= Beginning of Section =
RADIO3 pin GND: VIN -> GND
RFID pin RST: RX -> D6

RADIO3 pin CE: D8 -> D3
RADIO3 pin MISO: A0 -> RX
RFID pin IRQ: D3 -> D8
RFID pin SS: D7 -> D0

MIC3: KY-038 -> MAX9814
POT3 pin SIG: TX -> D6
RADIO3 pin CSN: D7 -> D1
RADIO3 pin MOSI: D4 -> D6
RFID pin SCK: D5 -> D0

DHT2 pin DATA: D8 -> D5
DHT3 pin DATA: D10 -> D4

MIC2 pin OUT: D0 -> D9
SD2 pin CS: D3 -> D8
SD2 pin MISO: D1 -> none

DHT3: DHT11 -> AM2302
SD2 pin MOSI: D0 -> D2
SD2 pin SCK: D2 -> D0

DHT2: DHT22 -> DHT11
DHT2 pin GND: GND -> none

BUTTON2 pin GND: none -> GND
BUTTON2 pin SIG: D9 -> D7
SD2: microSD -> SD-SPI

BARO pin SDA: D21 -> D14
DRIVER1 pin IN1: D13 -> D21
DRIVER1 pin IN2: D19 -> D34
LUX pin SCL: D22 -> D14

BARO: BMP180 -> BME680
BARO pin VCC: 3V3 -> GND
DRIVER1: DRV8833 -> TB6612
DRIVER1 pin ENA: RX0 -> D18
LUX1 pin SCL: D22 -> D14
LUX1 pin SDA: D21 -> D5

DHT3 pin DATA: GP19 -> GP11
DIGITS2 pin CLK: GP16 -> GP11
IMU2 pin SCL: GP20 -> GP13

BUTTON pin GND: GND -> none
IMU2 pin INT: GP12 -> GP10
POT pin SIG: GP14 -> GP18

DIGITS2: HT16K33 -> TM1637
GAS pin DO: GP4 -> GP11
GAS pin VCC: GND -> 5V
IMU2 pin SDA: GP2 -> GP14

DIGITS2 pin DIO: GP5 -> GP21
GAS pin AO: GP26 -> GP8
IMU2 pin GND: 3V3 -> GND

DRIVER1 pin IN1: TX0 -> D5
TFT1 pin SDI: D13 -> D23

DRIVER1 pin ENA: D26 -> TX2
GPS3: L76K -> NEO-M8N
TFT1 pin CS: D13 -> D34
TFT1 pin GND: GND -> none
= End of Section =
### What you will do
At the line containing "BARO pin VCC: 3V3 -> GND", start transcribing exactly, and continue through the last line of the listing. Stop there and add nothing.

### Worked solution
BARO pin VCC: 3V3 -> GND
DRIVER1: DRV8833 -> TB6612
DRIVER1 pin ENA: RX0 -> D18
LUX1 pin SCL: D22 -> D14
LUX1 pin SDA: D21 -> D5

DHT3 pin DATA: GP19 -> GP11
DIGITS2 pin CLK: GP16 -> GP11
IMU2 pin SCL: GP20 -> GP13

BUTTON pin GND: GND -> none
IMU2 pin INT: GP12 -> GP10
POT pin SIG: GP14 -> GP18

DIGITS2: HT16K33 -> TM1637
GAS pin DO: GP4 -> GP11
GAS pin VCC: GND -> 5V
IMU2 pin SDA: GP2 -> GP14

DIGITS2 pin DIO: GP5 -> GP21
GAS pin AO: GP26 -> GP8
IMU2 pin GND: 3V3 -> GND

DRIVER1 pin IN1: TX0 -> D5
TFT1 pin SDI: D13 -> D23

DRIVER1 pin ENA: D26 -> TX2
GPS3: L76K -> NEO-M8N
TFT1 pin CS: D13 -> D34
TFT1 pin GND: GND -> none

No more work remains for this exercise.